§ **Records for the task**:
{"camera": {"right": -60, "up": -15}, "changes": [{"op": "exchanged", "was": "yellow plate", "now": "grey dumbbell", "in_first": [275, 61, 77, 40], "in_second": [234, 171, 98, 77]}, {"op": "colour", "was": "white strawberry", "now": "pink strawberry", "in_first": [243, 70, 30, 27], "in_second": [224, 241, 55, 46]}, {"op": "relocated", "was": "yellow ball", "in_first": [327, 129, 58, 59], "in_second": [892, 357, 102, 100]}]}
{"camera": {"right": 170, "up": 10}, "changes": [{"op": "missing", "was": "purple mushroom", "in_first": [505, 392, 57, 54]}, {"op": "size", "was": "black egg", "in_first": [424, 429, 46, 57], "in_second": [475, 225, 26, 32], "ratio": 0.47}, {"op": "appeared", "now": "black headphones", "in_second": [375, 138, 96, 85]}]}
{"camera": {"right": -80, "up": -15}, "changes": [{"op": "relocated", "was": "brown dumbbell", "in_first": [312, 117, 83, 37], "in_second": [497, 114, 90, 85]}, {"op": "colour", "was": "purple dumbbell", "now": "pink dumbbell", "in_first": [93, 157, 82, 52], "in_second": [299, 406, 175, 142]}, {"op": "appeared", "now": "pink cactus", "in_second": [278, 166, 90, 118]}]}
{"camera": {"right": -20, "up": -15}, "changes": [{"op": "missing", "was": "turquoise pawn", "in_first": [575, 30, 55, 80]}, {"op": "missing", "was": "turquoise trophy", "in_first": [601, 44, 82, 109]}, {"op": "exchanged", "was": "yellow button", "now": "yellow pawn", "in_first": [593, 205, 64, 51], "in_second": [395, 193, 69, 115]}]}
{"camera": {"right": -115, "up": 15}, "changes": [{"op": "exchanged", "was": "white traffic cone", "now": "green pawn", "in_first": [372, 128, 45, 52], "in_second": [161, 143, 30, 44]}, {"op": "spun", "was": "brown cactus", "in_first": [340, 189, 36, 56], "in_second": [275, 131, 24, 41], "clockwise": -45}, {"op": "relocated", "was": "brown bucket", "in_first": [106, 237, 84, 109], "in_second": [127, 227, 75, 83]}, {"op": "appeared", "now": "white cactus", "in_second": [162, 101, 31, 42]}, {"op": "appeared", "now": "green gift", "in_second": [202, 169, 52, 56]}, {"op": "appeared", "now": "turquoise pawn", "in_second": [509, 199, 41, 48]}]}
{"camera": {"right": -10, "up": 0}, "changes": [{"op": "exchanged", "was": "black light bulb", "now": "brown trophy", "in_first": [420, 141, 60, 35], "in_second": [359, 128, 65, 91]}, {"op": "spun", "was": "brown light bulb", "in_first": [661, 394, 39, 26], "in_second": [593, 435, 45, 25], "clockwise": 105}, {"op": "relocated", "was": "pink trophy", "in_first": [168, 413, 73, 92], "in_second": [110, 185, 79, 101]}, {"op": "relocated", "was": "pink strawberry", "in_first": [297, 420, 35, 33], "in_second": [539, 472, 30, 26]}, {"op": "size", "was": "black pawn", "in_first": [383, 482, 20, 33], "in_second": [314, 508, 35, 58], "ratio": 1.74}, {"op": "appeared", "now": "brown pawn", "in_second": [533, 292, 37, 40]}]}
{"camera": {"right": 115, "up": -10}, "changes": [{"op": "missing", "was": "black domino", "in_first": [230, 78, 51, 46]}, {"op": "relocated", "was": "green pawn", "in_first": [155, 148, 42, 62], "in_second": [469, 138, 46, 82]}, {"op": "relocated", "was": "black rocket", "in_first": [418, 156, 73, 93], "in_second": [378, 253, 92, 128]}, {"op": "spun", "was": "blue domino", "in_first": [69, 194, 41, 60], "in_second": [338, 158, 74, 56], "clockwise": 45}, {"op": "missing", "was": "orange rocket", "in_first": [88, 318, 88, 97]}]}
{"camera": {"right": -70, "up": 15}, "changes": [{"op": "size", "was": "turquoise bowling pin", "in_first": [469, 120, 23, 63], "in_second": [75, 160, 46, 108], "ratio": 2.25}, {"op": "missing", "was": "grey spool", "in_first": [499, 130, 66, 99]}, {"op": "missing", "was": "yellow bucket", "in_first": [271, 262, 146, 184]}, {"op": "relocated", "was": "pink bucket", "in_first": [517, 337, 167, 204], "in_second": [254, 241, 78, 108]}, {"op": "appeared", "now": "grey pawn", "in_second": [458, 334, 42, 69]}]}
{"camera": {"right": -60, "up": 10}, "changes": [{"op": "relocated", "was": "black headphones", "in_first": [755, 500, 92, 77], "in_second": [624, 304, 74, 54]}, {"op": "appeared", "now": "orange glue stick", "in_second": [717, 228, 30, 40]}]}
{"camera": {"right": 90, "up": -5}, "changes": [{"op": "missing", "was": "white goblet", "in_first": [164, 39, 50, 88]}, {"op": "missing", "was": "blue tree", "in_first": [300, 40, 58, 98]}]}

§ **Goal of the exercise**: Output all of the records exactly, with nothing omitted.

§ **Solved exercise**:
{"camera": {"right": -60, "up": -15}, "changes": [{"op": "exchanged", "was": "yellow plate", "now": "grey dumbbell", "in_first": [275, 61, 77, 40], "in_second": [234, 171, 98, 77]}, {"op": "colour", "was": "white strawberry", "now": "pink strawberry", "in_first": [243, 70, 30, 27], "in_second": [224, 241, 55, 46]}, {"op": "relocated", "was": "yellow ball", "in_first": [327, 129, 58, 59], "in_second": [892, 357, 102, 100]}]}
{"camera": {"right": 170, "up": 10}, "changes": [{"op": "missing", "was": "purple mushroom", "in_first": [505, 392, 57, 54]}, {"op": "size", "was": "black egg", "in_first": [424, 429, 46, 57], "in_second": [475, 225, 26, 32], "ratio": 0.47}, {"op": "appeared", "now": "black headphones", "in_second": [375, 138, 96, 85]}]}
{"camera": {"right": -80, "up": -15}, "changes": [{"op": "relocated", "was": "brown dumbbell", "in_first": [312, 117, 83, 37], "in_second": [497, 114, 90, 85]}, {"op": "colour", "was": "purple dumbbell", "now": "pink dumbbell", "in_first": [93, 157, 82, 52], "in_second": [299, 406, 175, 142]}, {"op": "appeared", "now": "pink cactus", "in_second": [278, 166, 90, 118]}]}
{"camera": {"right": -20, "up": -15}, "changes": [{"op": "missing", "was": "turquoise pawn", "in_first": [575, 30, 55, 80]}, {"op": "missing", "was": "turquoise trophy", "in_first": [601, 44, 82, 109]}, {"op": "exchanged", "was": "yellow button", "now": "yellow pawn", "in_first": [593, 205, 64, 51], "in_second": [395, 193, 69, 115]}]}
{"camera": {"right": -115, "up": 15}, "changes": [{"op": "exchanged", "was": "white traffic cone", "now": "green pawn", "in_first": [372, 128, 45, 52], "in_second": [161, 143, 30, 44]}, {"op": "spun", "was": "brown cactus", "in_first": [340, 189, 36, 56], "in_second": [275, 131, 24, 41], "clockwise": -45}, {"op": "relocated", "was": "brown bucket", "in_first": [106, 237, 84, 109], "in_second": [127, 227, 75, 83]}, {"op": "appeared", "now": "white cactus", "in_second": [162, 101, 31, 42]}, {"op": "appeared", "now": "green gift", "in_second": [202, 169, 52, 56]}, {"op": "appeared", "now": "turquoise pawn", "in_second": [509, 199, 41, 48]}]}
{"camera": {"right": -10, "up": 0}, "changes": [{"op": "exchanged", "was": "black light bulb", "now": "brown trophy", "in_first": [420, 141, 60, 35], "in_second": [359, 128, 65, 91]}, {"op": "spun", "was": "brown light bulb", "in_first": [661, 394, 39, 26], "in_second": [593, 435, 45, 25], "clockwise": 105}, {"op": "relocated", "was": "pink trophy", "in_first": [168, 413, 73, 92], "in_second": [110, 185, 79, 101]}, {"op": "relocated", "was": "pink strawberry", "in_first": [297, 420, 35, 33], "in_second": [539, 472, 30, 26]}, {"op": "size", "was": "black pawn", "in_first": [383, 482, 20, 33], "in_second": [314, 508, 35, 58], "ratio": 1.74}, {"op": "appeared", "now": "brown pawn", "in_second": [533, 292, 37, 40]}]}
{"camera": {"right": 115, "up": -10}, "changes": [{"op": "missing", "was": "black domino", "in_first": [230, 78, 51, 46]}, {"op": "relocated", "was": "green pawn", "in_first": [155, 148, 42, 62], "in_second": [469, 138, 46, 82]}, {"op": "relocated", "was": "black rocket", "in_first": [418, 156, 73, 93], "in_second": [378, 253, 92, 128]}, {"op": "spun", "was": "blue domino", "in_first": [69, 194, 41, 60], "in_second": [338, 158, 74, 56], "clockwise": 45}, {"op": "missing", "was": "orange rocket", "in_first": [88, 318, 88, 97]}]}
{"camera": {"right": -70, "up": 15}, "changes": [{"op": "size", "was": "turquoise bowling pin", "in_first": [469, 120, 23, 63], "in_second": [75, 160, 46, 108], "ratio": 2.25}, {"op": "missing", "was": "grey spool", "in_first": [499, 130, 66, 99]}, {"op": "missing", "was": "yellow bucket", "in_first": [271, 262, 146, 184]}, {"op": "relocated", "was": "pink bucket", "in_first": [517, 337, 167, 204], "in_second": [254, 241, 78, 108]}, {"op": "appeared", "now": "grey pawn", "in_second": [458, 334, 42, 69]}]}
{"camera": {"right": -60, "up": 10}, "changes": [{"op": "relocated", "was": "black headphones", "in_first": [755, 500, 92, 77], "in_second": [624, 304, 74, 54]}, {"op": "appeared", "now": "orange glue stick", "in_second": [717, 228, 30, 40]}]}
{"camera": {"right": 90, "up": -5}, "changes": [{"op": "missing", "was": "white goblet", "in_first": [164, 39, 50, 88]}, {"op": "missing", "was": "blue tree", "in_first": [300, 40, 58, 98]}]}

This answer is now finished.